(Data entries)

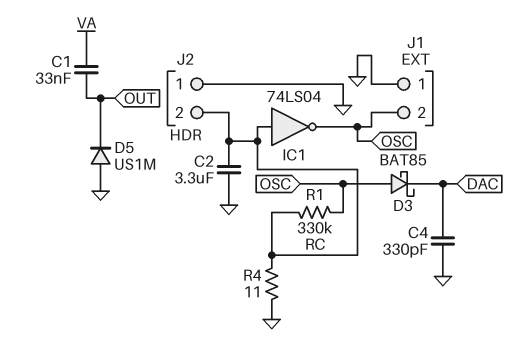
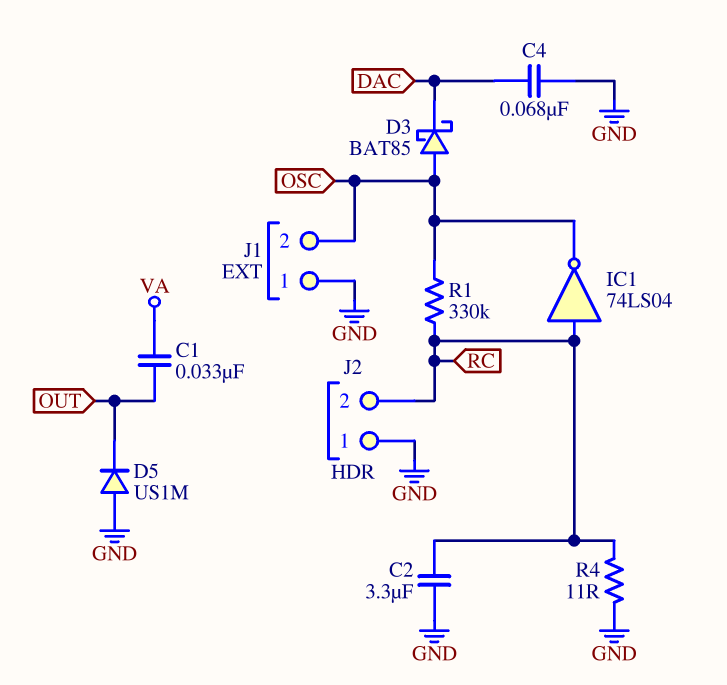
C4: 330pF (DAC, GND) -> 68nF (DAC, GND)

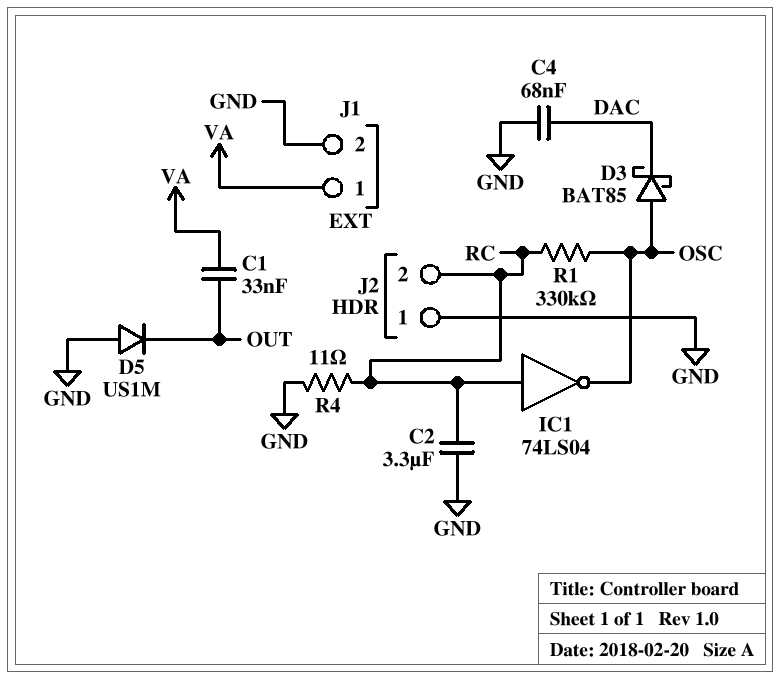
J1 pin 1: GND -> VA
J1 pin 2: OSC -> GND

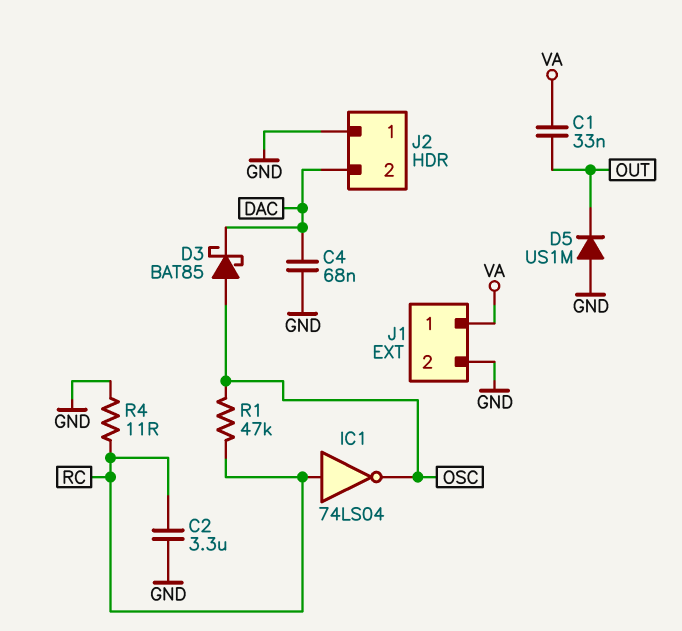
J2 pin 2: RC -> DAC
R1: 330k (OSC, RC) -> 47k (OSC, RC)

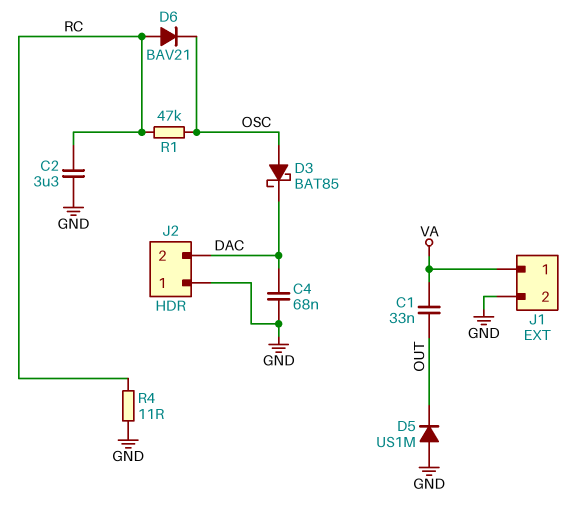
D6: none -> diode BAV21 (A RC, K OSC)
IC1: NOT 74LS04 (in RC, out OSC) -> none

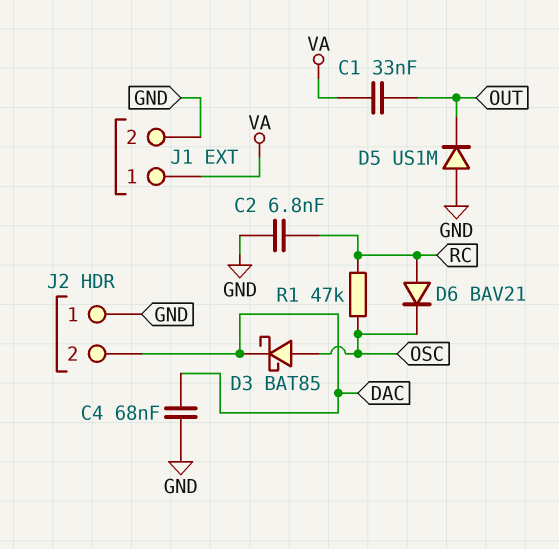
C2: 3.3uF (GND, RC) -> 6.8nF (GND, RC)
R4: 11 (GND, RC) -> none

### Work required:
Would you please filter the lines above and copy every one that includes "none"?

### Response to this task:
D6: none -> diode BAV21 (A RC, K OSC)
IC1: NOT 74LS04 (in RC, out OSC) -> none
R4: 11 (GND, RC) -> none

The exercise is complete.